▶ [Work order]: Of all the lines in the entries, how many carry the word "purple"? The reply is that number and no more.

▶ [Provided data]:
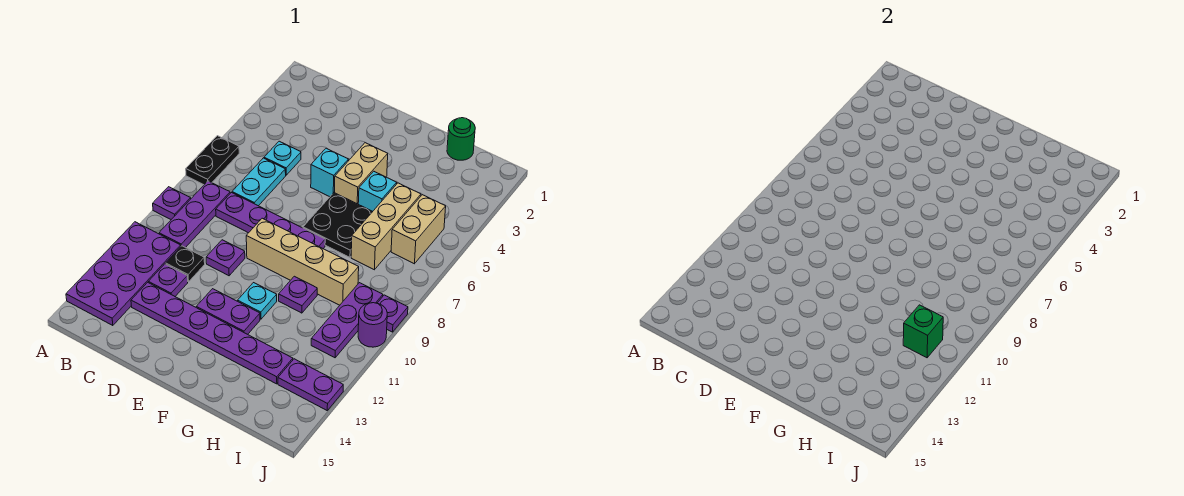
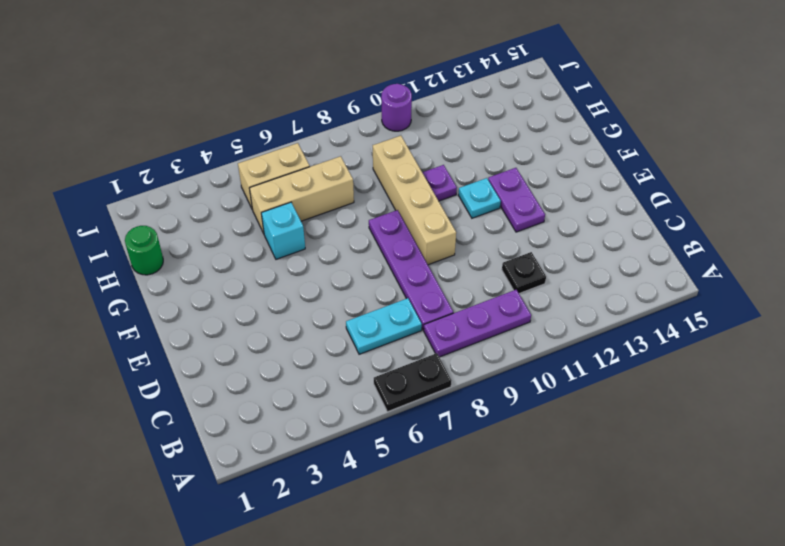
none -> purple plate A9 level 1
none -> purple plate A11:B14 level 1
none -> cyan plate C5 level 1

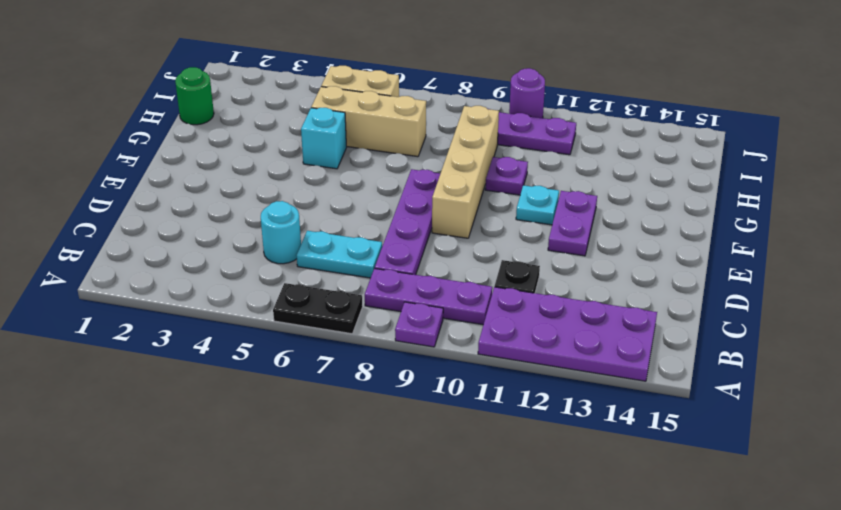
cyan round brick C5 level 1 -> cyan plate C5 level 1
none -> purple plate C12 level 1
none -> purple plate C13:H13 level 1
none -> purple plate D10 level 1

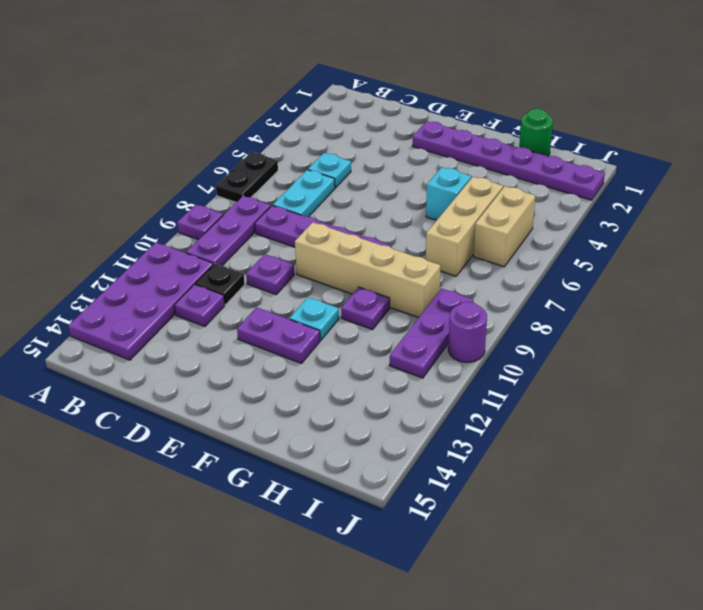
purple plate E2:J2 level 1 -> purple plate C13:H13 level 1
none -> cyan brick E5 level 1
none -> tan brick F4:F5 level 1
none -> black plate F6:G7 level 1

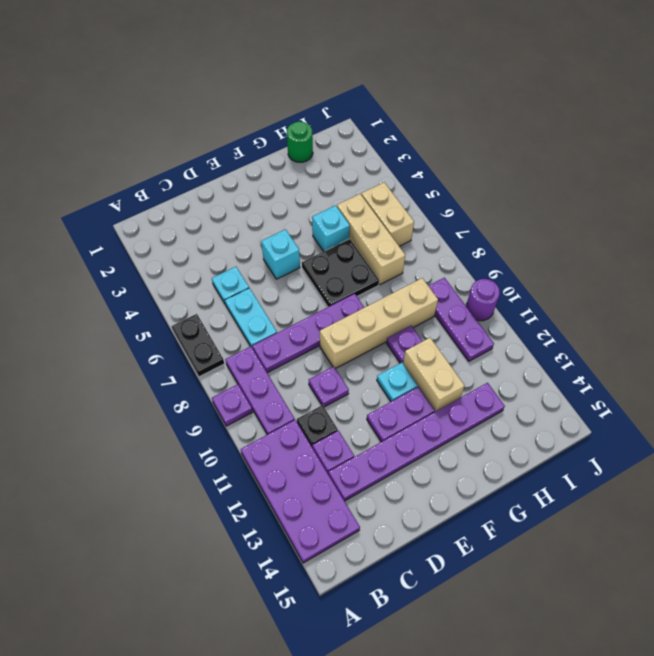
tan brick G11:G12 level 1 -> tan brick F4:F5 level 1
none -> purple plate I13:J13 level 1
none -> purple plate J9 level 1
none -> green brick I11 level 2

▶ [Solution for this problem]: 8